**Problem to solve:** Extract every line of the records below that contains the word "cotton".

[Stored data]
++++++++

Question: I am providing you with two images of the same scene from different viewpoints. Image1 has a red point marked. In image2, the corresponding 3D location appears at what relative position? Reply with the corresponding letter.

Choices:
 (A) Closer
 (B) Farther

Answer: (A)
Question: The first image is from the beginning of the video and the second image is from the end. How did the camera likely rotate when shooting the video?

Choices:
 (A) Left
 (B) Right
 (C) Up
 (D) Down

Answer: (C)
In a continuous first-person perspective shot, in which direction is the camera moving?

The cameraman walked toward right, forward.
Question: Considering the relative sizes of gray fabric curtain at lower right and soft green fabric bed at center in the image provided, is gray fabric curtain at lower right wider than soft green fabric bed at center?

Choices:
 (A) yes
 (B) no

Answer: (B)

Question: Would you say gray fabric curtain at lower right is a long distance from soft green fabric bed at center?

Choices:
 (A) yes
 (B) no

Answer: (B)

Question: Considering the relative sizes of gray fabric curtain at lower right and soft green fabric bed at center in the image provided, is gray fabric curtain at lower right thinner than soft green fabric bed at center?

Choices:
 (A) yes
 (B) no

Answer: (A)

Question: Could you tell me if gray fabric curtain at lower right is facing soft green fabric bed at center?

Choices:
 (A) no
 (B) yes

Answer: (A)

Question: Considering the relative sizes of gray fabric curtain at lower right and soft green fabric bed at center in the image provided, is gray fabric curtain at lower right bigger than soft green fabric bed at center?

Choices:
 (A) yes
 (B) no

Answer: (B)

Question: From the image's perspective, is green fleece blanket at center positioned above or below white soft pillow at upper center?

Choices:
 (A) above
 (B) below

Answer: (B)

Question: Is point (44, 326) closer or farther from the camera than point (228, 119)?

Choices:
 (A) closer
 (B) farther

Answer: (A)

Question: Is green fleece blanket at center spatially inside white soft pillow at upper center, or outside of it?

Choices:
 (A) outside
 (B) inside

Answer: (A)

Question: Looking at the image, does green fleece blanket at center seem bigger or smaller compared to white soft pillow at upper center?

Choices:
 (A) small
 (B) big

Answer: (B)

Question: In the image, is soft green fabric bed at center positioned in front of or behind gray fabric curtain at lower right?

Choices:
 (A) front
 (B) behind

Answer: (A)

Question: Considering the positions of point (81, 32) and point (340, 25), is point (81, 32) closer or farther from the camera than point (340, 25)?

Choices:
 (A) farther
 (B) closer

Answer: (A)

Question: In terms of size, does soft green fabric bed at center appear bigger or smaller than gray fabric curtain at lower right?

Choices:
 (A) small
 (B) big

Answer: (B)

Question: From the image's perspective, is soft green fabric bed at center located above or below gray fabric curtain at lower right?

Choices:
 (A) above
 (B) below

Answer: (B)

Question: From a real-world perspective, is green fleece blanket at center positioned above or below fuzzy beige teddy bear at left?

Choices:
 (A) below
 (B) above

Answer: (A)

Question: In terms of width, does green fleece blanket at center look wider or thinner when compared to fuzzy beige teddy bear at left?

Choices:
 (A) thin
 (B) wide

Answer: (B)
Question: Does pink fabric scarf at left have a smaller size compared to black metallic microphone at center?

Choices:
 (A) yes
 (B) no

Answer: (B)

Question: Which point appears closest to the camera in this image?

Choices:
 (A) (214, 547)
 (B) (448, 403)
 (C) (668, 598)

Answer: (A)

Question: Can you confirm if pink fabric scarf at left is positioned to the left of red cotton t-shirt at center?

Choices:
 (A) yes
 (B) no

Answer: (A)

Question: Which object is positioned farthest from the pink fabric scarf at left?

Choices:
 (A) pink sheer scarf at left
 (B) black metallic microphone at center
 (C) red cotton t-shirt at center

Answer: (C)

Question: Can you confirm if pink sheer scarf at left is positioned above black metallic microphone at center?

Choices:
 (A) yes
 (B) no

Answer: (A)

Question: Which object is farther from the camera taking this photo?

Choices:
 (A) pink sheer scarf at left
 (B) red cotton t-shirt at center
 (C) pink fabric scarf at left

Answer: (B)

++++++++

**Solution to this exercise:**
Question: Can you confirm if pink fabric scarf at left is positioned to the left of red cotton t-shirt at center?
 (C) red cotton t-shirt at center
 (B) red cotton t-shirt at center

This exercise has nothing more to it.